Before-and-after object listings
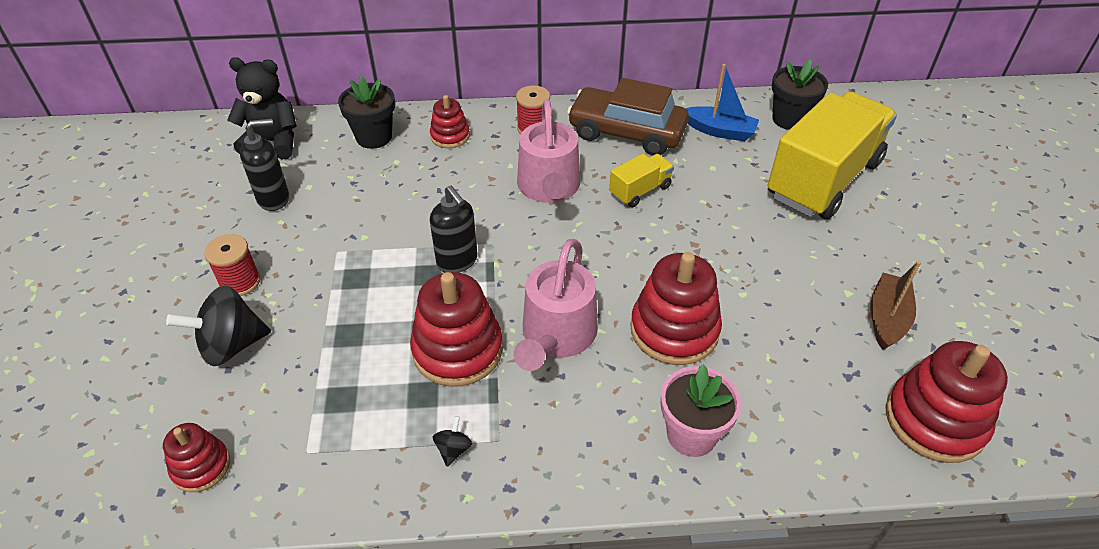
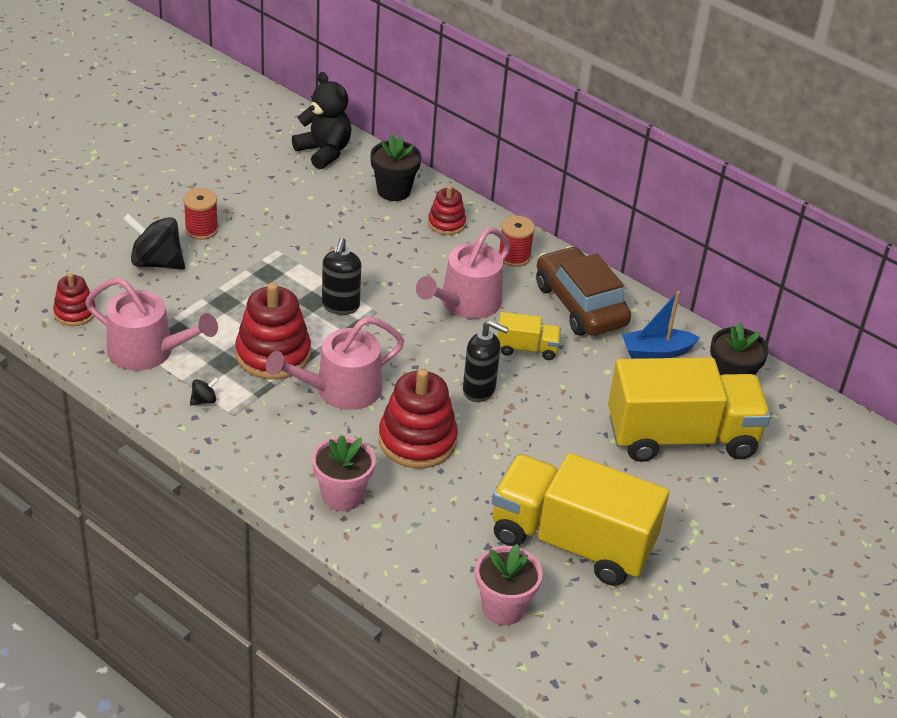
camera: 40 degrees right, 5 degrees down
(274, 199) = (279, 191): black soap dispenser -> black soap dispenser (479, 390)
(333, 444) = (148, 351): none -> pink watering can
(720, 131) = (656, 352): blue boat -> blue boat turned 105 degrees clockwise
(887, 318) = (571, 541): brown boat -> yellow truck
(934, 420) = (503, 607): red stacking toy -> pink flower pot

WORK INSTRUCTION = Only the lines from the one containing "(274, 199) = (279, 191): black" through the final line of the records above should be printed, exactly as they stand.

REPLY =
(274, 199) = (279, 191): black soap dispenser -> black soap dispenser (479, 390)
(333, 444) = (148, 351): none -> pink watering can
(720, 131) = (656, 352): blue boat -> blue boat turned 105 degrees clockwise
(887, 318) = (571, 541): brown boat -> yellow truck
(934, 420) = (503, 607): red stacking toy -> pink flower pot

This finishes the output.